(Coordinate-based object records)
◆ ◆ ◆ ◆ ◆ ◆ ◆

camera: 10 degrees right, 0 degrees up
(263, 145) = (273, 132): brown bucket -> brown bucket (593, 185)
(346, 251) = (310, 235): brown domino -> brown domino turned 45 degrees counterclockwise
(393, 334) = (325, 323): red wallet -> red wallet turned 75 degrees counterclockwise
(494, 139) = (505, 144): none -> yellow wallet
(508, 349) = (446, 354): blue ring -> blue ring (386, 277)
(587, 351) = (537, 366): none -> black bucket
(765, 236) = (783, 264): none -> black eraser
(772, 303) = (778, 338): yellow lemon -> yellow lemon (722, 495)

◆ ◆ ◆ ◆ ◆ ◆ ◆

▶ **ACTION ITEM**
Scan the records above for the word "black" and return every line where it occurs.

▶ **REPLY**
(587, 351) = (537, 366): none -> black bucket
(765, 236) = (783, 264): none -> black eraser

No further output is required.